● **Assignment**: Pull every line holding the string "none" from the records below.

● **Records supplied**:
Start of Block
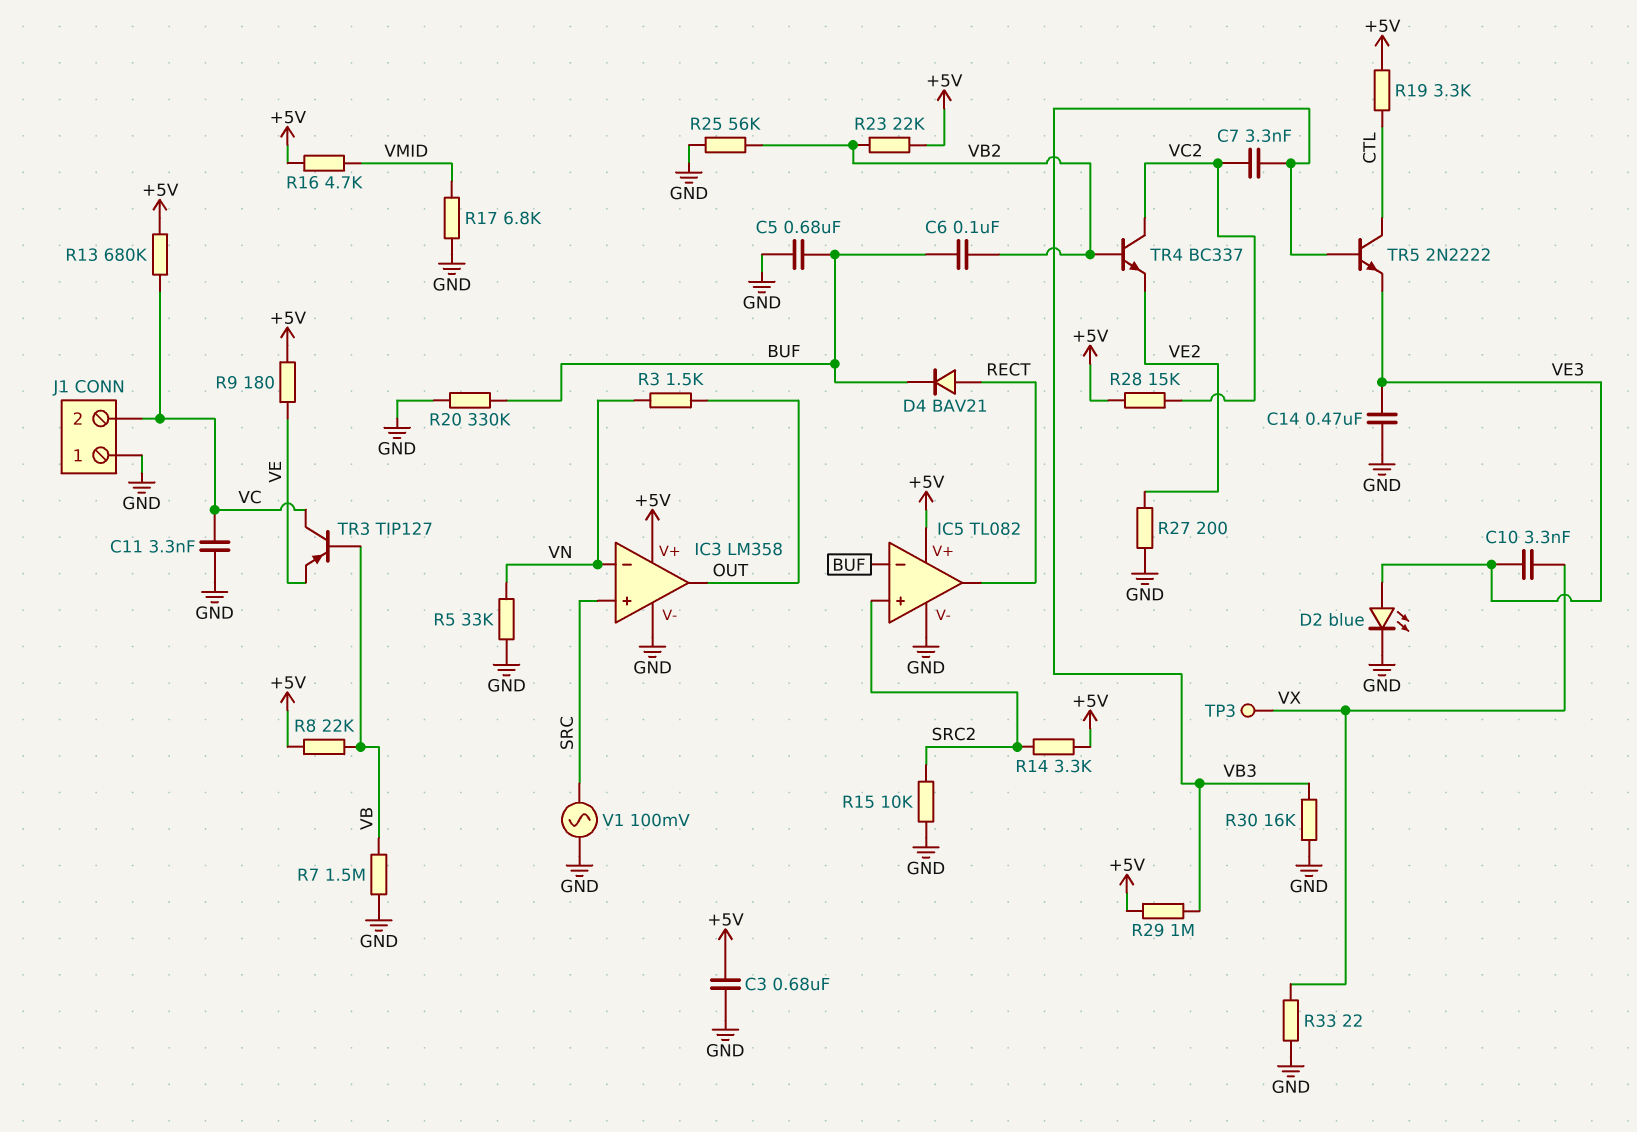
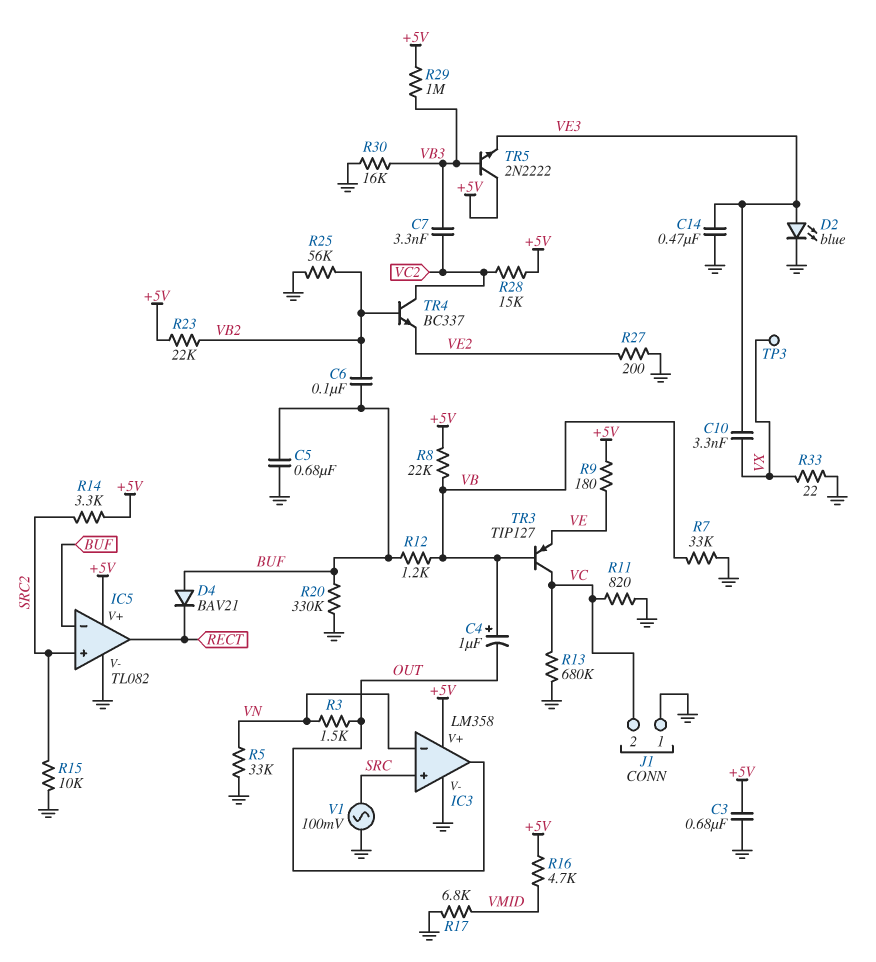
C4: none -> 1uF (plus VB, minus OUT)
C11: 3.3nF (GND, VC) -> none
D4: diode BAV21 (A RECT, K BUF) -> diode BAV21 (A BUF, K RECT)
R7: 1.5M (GND, VB) -> 33k (GND, VB)
R11: none -> 820 (GND, VC)
R12: none -> 1.2k (BUF, VB)
R13: 680k (+5V, VC) -> 680k (GND, VC)
R19: 3.3k (+5V, CTL) -> none
TR5: NPN 2N2222 (B VB3, C CTL, E VE3) -> NPN 2N2222 (B VB3, C +5V, E VE3)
End of Block
● **Response box**:
C4: none -> 1uF (plus VB, minus OUT)
C11: 3.3nF (GND, VC) -> none
R11: none -> 820 (GND, VC)
R12: none -> 1.2k (BUF, VB)
R19: 3.3k (+5V, CTL) -> none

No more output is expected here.